Work to complete >>
Reproduce the data from its beginning through the line containing "boggy [321, 144]", substituting "central point" for "midpoint" and leaving everything else unaltered.

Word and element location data
# # # # #
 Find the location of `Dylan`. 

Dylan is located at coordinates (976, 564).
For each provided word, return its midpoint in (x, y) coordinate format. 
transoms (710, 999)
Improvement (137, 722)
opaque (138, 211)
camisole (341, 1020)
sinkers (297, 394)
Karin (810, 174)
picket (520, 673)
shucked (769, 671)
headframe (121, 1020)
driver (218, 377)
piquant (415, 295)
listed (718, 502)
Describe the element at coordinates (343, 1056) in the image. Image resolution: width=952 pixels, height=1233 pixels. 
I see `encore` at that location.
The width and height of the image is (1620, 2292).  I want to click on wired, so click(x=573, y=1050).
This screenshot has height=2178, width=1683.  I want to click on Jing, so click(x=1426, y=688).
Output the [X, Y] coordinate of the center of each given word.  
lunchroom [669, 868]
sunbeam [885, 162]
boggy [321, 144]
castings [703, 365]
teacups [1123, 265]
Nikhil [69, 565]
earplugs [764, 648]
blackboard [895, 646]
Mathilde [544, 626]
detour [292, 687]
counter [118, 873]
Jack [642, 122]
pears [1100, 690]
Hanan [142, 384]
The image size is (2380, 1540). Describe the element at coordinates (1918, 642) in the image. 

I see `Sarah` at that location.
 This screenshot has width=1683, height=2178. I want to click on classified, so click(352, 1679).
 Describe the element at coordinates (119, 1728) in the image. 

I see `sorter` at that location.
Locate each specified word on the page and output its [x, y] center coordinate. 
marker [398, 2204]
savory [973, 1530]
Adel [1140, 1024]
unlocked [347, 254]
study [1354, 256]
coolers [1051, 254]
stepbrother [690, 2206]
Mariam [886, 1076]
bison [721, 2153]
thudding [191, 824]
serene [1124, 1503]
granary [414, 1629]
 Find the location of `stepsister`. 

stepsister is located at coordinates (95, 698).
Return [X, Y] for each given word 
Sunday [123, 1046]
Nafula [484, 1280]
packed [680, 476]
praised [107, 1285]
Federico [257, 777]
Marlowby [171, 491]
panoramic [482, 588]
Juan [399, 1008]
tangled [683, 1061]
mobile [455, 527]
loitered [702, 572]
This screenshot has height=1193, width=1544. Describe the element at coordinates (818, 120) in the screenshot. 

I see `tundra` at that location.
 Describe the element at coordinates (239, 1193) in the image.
# # # # #
Worked solution >>
 Find the location of `Dylan`. 

Dylan is located at coordinates (976, 564).
For each provided word, return its central point in (x, y) coordinate format. 
transoms (710, 999)
Improvement (137, 722)
opaque (138, 211)
camisole (341, 1020)
sinkers (297, 394)
Karin (810, 174)
picket (520, 673)
shucked (769, 671)
headframe (121, 1020)
driver (218, 377)
piquant (415, 295)
listed (718, 502)
Describe the element at coordinates (343, 1056) in the image. Image resolution: width=952 pixels, height=1233 pixels. 
I see `encore` at that location.
The width and height of the image is (1620, 2292).  I want to click on wired, so click(x=573, y=1050).
This screenshot has height=2178, width=1683.  I want to click on Jing, so click(x=1426, y=688).
Output the [X, Y] coordinate of the center of each given word.  
lunchroom [669, 868]
sunbeam [885, 162]
boggy [321, 144]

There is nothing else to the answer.